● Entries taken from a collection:
• • • • •

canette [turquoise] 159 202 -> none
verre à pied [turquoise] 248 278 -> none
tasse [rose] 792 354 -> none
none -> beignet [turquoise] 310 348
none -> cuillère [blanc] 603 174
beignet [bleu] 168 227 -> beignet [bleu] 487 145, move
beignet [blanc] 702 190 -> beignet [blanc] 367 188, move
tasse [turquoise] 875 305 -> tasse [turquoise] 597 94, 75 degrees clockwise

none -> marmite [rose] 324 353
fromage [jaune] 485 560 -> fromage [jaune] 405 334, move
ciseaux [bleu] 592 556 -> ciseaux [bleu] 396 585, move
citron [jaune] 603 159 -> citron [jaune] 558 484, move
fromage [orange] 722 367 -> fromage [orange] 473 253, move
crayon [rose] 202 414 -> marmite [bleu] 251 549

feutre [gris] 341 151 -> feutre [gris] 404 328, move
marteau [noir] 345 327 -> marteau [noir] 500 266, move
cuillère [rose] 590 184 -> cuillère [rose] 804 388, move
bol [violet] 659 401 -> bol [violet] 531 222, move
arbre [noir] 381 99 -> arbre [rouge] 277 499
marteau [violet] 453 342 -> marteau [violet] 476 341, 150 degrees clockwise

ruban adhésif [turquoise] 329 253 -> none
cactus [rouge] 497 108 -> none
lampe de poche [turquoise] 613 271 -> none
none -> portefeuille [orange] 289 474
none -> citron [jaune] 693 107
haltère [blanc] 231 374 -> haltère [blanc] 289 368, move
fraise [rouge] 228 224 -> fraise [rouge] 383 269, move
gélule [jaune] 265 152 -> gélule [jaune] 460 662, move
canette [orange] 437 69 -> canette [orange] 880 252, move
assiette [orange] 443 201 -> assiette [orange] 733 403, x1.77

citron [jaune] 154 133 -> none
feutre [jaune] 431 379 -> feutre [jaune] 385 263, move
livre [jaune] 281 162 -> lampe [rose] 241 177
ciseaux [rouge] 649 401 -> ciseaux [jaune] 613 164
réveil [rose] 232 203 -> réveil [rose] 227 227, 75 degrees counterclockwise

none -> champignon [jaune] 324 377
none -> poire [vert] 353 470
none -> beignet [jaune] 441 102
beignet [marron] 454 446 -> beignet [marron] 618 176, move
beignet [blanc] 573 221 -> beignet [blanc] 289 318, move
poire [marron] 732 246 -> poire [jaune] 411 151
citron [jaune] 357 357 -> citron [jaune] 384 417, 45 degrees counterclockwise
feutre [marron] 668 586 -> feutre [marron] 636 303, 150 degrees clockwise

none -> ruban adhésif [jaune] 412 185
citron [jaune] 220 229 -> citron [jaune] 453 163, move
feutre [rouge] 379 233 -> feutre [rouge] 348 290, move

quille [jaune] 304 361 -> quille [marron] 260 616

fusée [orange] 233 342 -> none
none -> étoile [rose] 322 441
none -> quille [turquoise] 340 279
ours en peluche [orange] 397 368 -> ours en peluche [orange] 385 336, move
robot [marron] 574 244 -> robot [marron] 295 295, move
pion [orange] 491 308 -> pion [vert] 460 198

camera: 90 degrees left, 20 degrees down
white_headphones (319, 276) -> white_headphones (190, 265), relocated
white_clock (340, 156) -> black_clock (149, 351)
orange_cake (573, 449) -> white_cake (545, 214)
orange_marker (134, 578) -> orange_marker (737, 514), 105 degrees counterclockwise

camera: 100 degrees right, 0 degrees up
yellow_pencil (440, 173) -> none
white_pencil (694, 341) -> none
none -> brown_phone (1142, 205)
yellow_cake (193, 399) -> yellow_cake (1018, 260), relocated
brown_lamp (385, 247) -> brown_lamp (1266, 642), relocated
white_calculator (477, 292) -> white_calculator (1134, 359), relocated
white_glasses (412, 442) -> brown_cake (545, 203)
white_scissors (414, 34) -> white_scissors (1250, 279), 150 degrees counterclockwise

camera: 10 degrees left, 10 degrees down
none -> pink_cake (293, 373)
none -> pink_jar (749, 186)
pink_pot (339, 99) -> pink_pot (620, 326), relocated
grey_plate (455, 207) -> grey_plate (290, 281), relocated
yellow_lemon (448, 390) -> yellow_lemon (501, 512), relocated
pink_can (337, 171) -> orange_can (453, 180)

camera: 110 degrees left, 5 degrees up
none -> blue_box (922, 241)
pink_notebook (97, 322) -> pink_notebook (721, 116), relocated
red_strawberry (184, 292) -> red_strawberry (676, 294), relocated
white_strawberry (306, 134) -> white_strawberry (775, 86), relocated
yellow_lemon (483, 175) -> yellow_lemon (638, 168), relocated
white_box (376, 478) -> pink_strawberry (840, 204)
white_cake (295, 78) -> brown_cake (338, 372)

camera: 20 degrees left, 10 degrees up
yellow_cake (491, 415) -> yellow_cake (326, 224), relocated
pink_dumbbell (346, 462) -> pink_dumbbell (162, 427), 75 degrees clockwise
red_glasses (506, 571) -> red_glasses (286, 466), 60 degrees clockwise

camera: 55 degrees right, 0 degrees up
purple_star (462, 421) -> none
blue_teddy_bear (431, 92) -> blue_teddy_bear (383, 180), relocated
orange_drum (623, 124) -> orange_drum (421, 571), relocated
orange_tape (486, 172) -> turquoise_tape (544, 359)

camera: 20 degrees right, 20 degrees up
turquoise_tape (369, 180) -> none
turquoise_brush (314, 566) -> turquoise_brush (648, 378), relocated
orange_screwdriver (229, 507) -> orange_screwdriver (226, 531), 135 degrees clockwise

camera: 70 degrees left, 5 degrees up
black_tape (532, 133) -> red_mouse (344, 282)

• • • • •

Take the lines from the top of the data through the one that contains "beignet [blanc] 702" and copy them exactly, leaving out every line after it.

● RESULT FOR THIS TASK:
canette [turquoise] 159 202 -> none
verre à pied [turquoise] 248 278 -> none
tasse [rose] 792 354 -> none
none -> beignet [turquoise] 310 348
none -> cuillère [blanc] 603 174
beignet [bleu] 168 227 -> beignet [bleu] 487 145, move
beignet [blanc] 702 190 -> beignet [blanc] 367 188, move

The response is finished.